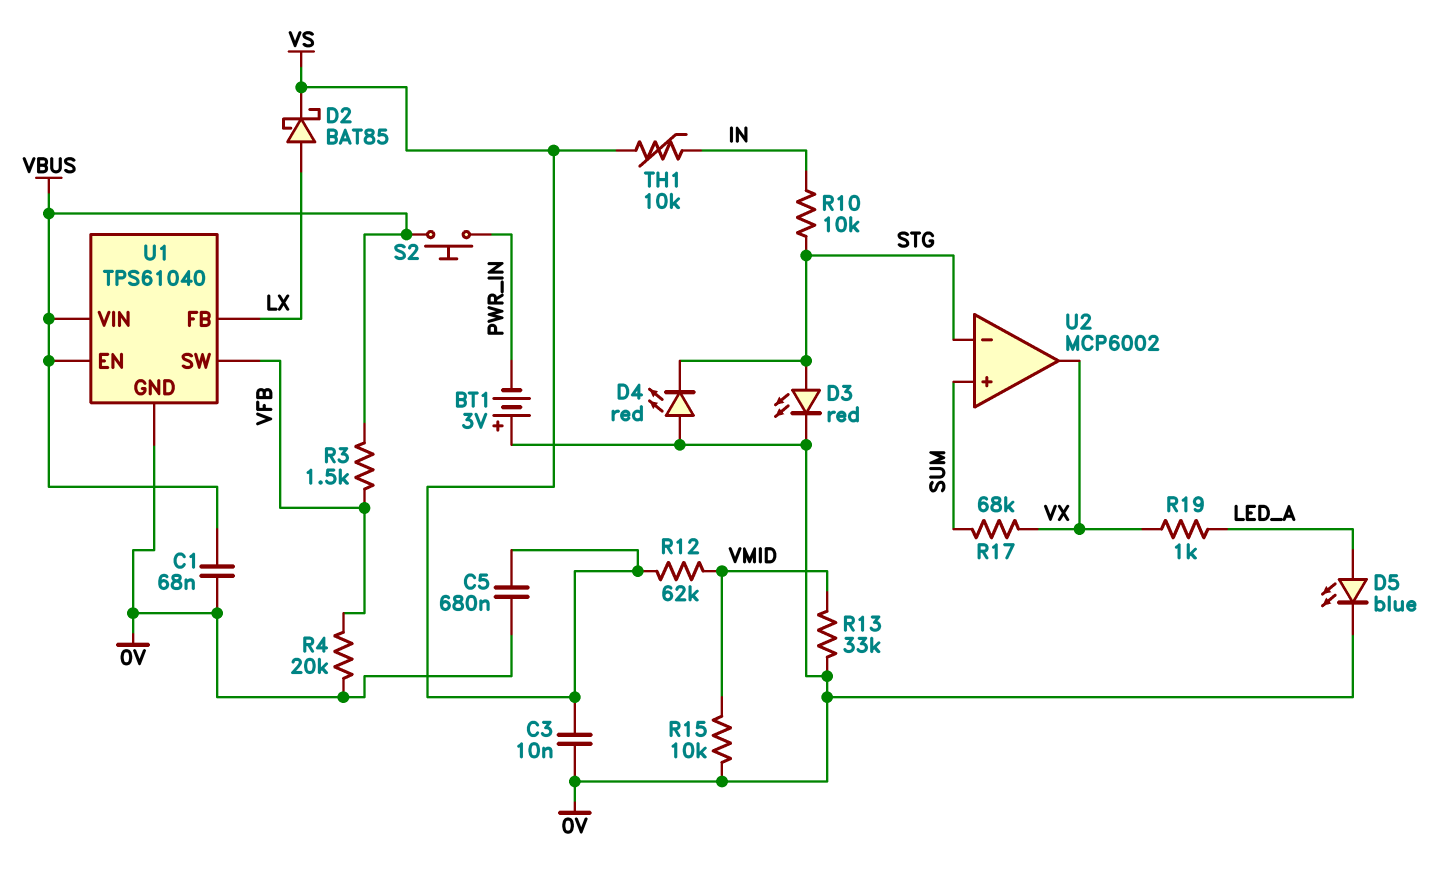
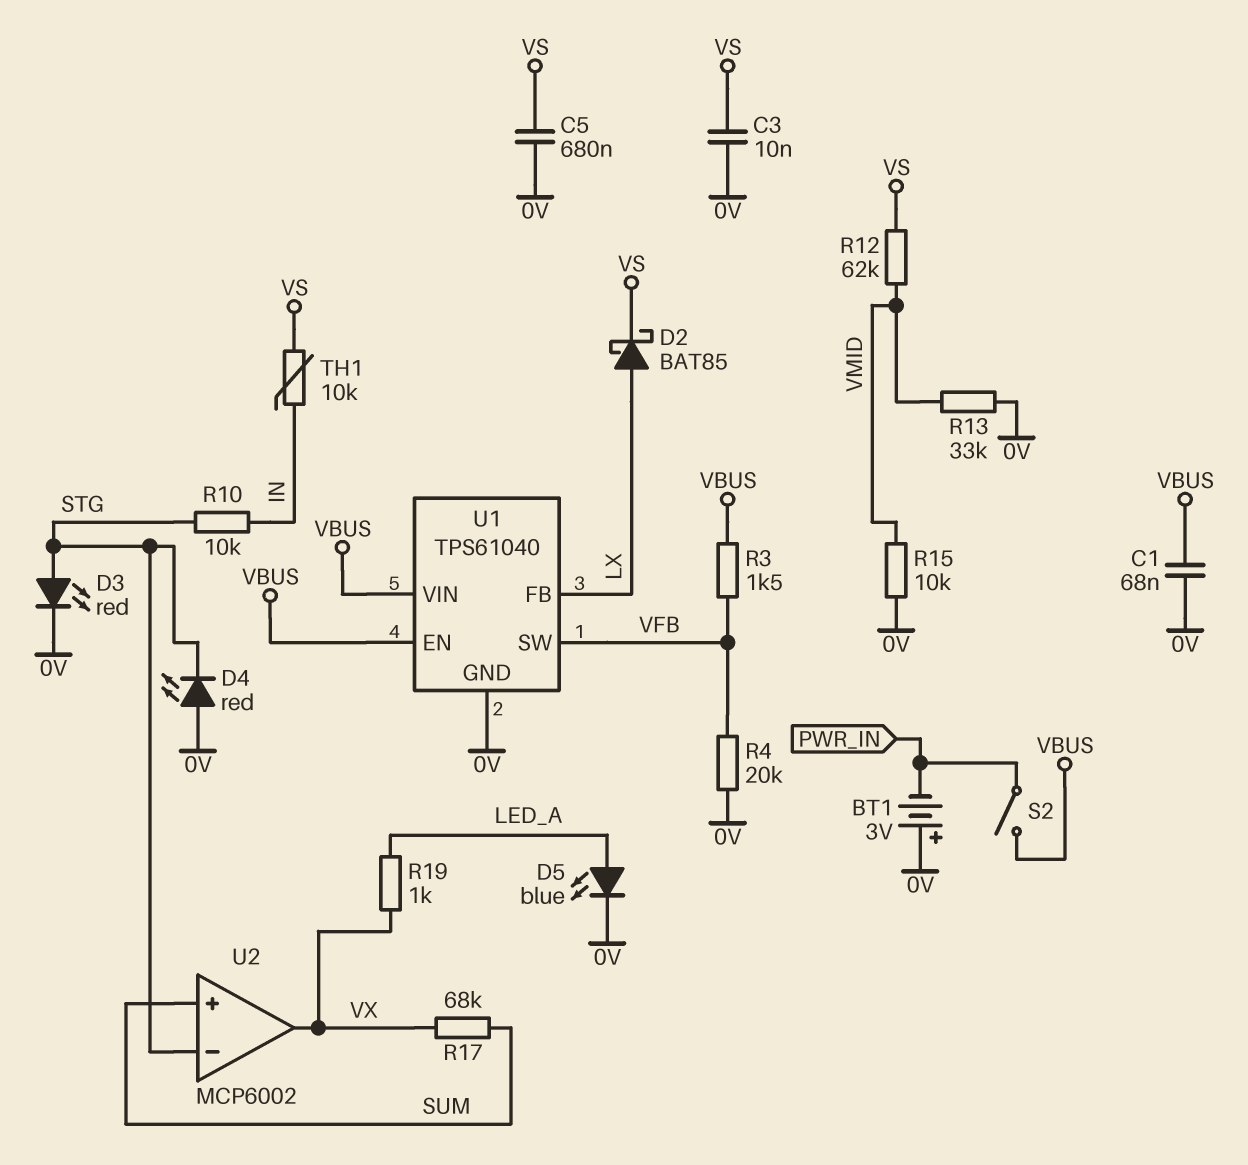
S2: button (PWR_IN, VBUS) -> switch (PWR_IN, VBUS)

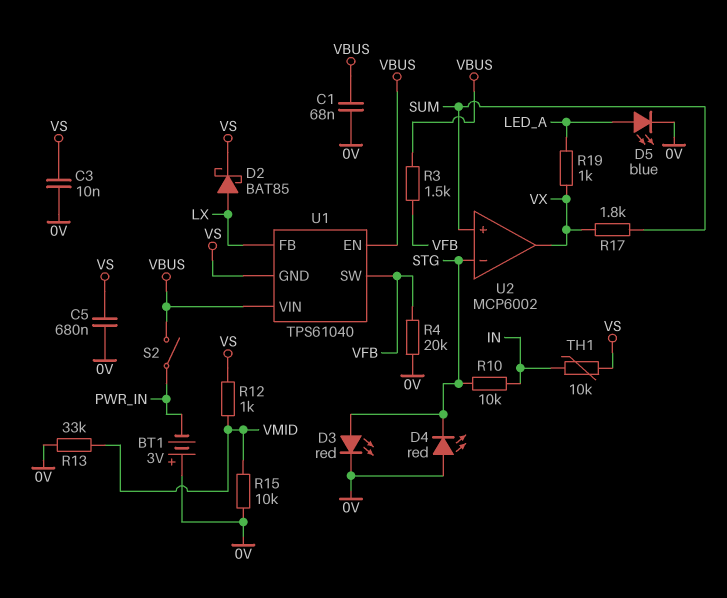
R12: 62k (VMID, VS) -> 1k (VMID, VS)
R17: 68k (SUM, VX) -> 1.8k (SUM, VX)
U1 pin GND: 0V -> VS

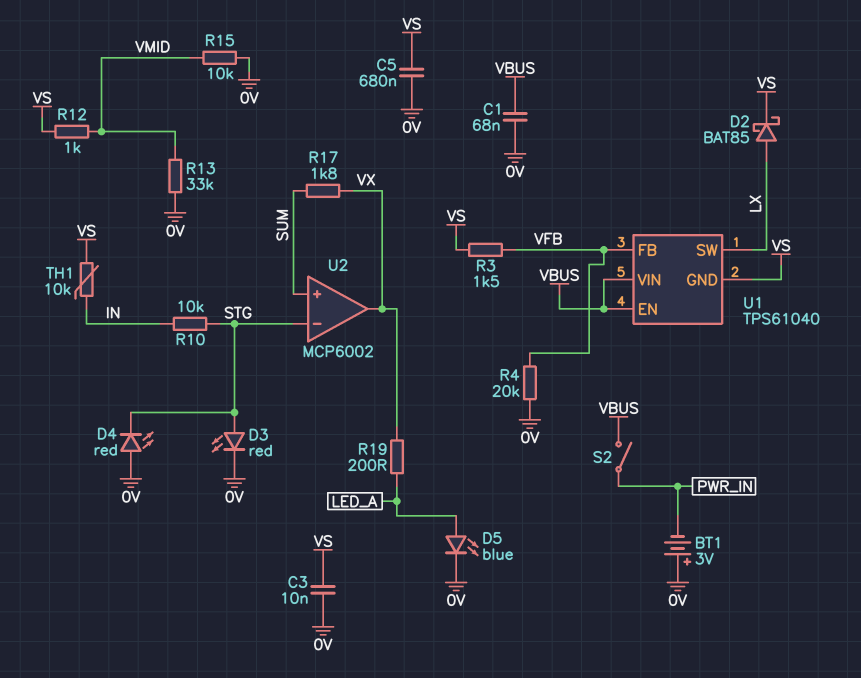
R3: 1.5k (VBUS, VFB) -> 1.5k (VFB, VS)
R19: 1k (LED_A, VX) -> 200 (LED_A, VX)
U1 pin FB: LX -> VFB
U1 pin SW: VFB -> LX

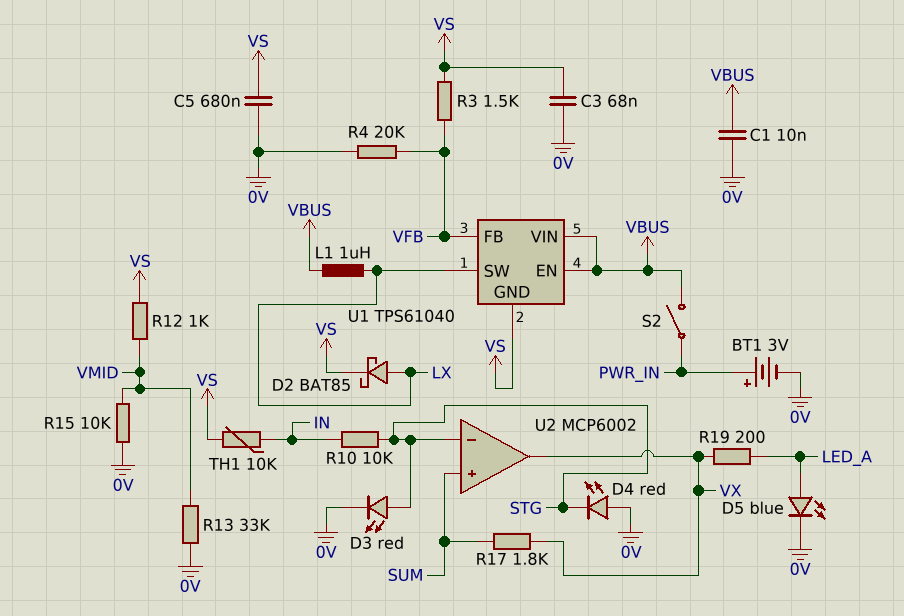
BT1: 3V (plus 0V, minus PWR_IN) -> 3V (plus PWR_IN, minus 0V)
C1: 68nF (0V, VBUS) -> 10nF (0V, VBUS)
C3: 10nF (0V, VS) -> 68nF (0V, VS)
L1: none -> 1uH (LX, VBUS)

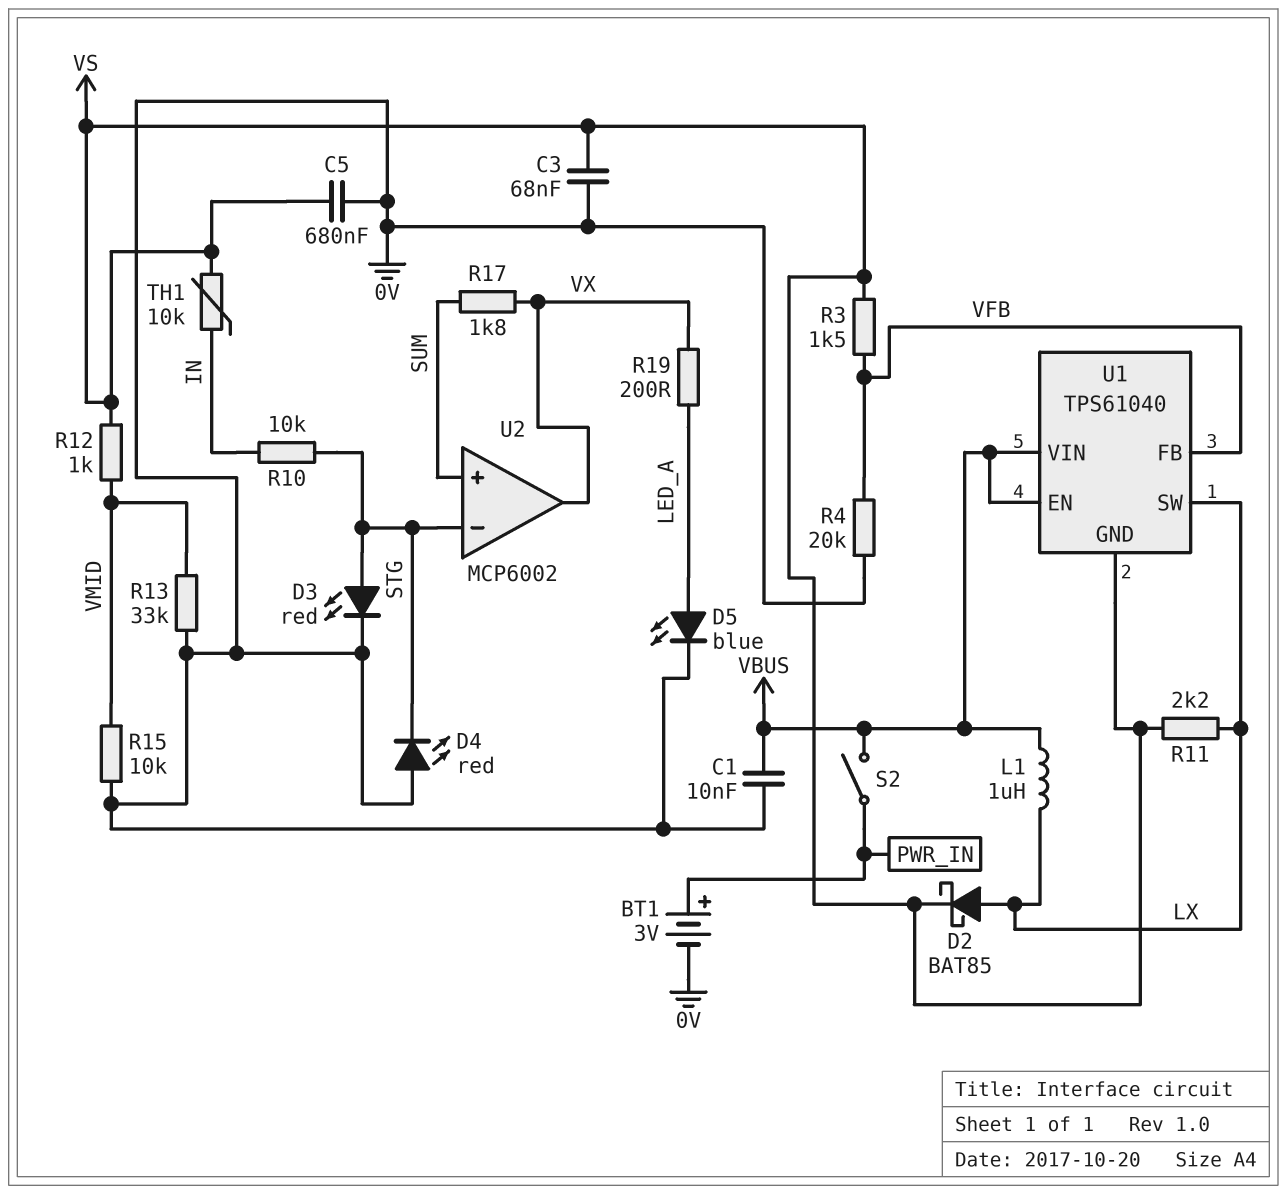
R11: none -> 2.2k (LX, VS)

____

• **Exercise requirements**
Could the data above be returned in full, exactly, with every image left out?

• **Exercise answer**
S2: button (PWR_IN, VBUS) -> switch (PWR_IN, VBUS)

R12: 62k (VMID, VS) -> 1k (VMID, VS)
R17: 68k (SUM, VX) -> 1.8k (SUM, VX)
U1 pin GND: 0V -> VS

R3: 1.5k (VBUS, VFB) -> 1.5k (VFB, VS)
R19: 1k (LED_A, VX) -> 200 (LED_A, VX)
U1 pin FB: LX -> VFB
U1 pin SW: VFB -> LX

BT1: 3V (plus 0V, minus PWR_IN) -> 3V (plus PWR_IN, minus 0V)
C1: 68nF (0V, VBUS) -> 10nF (0V, VBUS)
C3: 10nF (0V, VS) -> 68nF (0V, VS)
L1: none -> 1uH (LX, VBUS)

R11: none -> 2.2k (LX, VS)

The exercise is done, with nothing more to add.